Please output exactly the run of lines that starts at the line with "orange cutting board: 10 -> 7" and ends at the last line of the records below.

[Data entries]
======

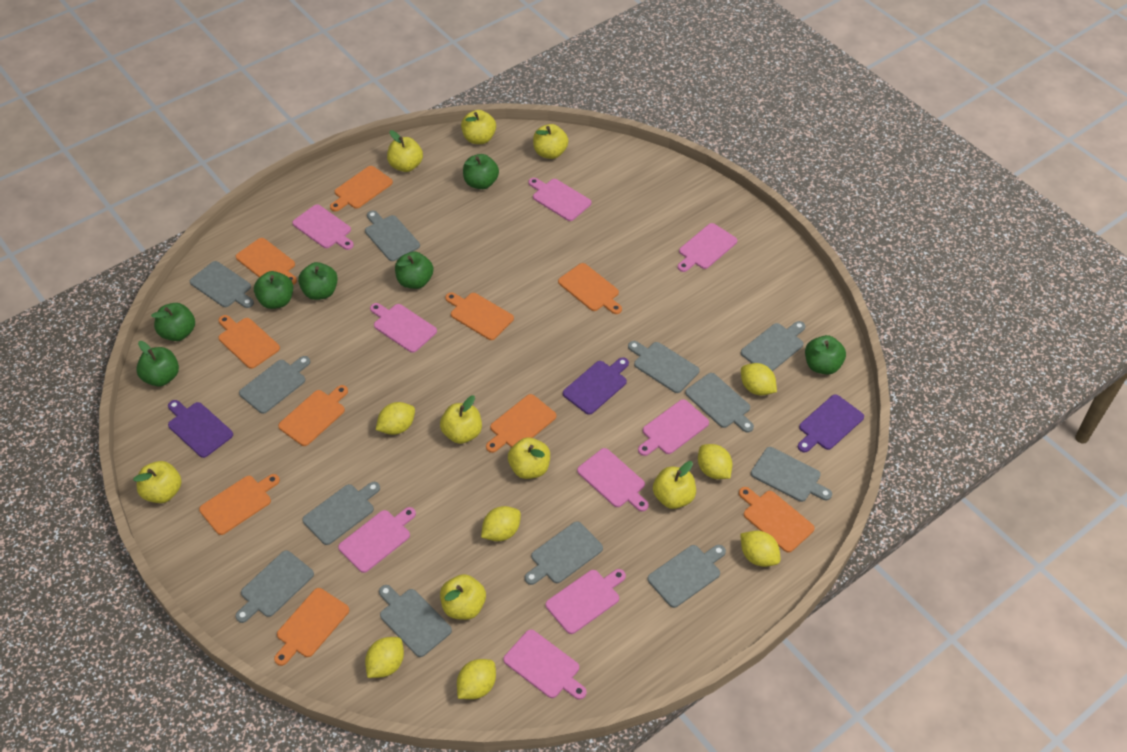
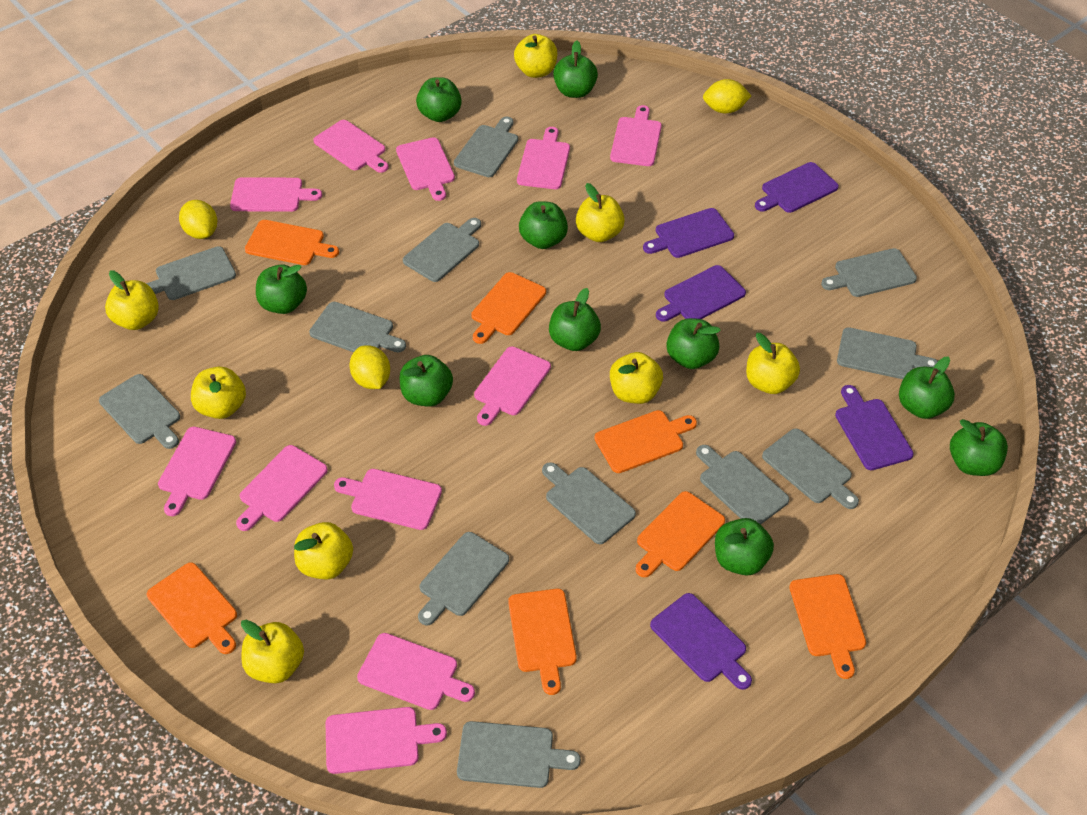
green apple: 7 -> 10
orange cutting board: 10 -> 7
pink cutting board: 9 -> 11
purple cutting board: 3 -> 5
yellow lemon: 7 -> 3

======

| RESULT OF THIS TASK |
orange cutting board: 10 -> 7
pink cutting board: 9 -> 11
purple cutting board: 3 -> 5
yellow lemon: 7 -> 3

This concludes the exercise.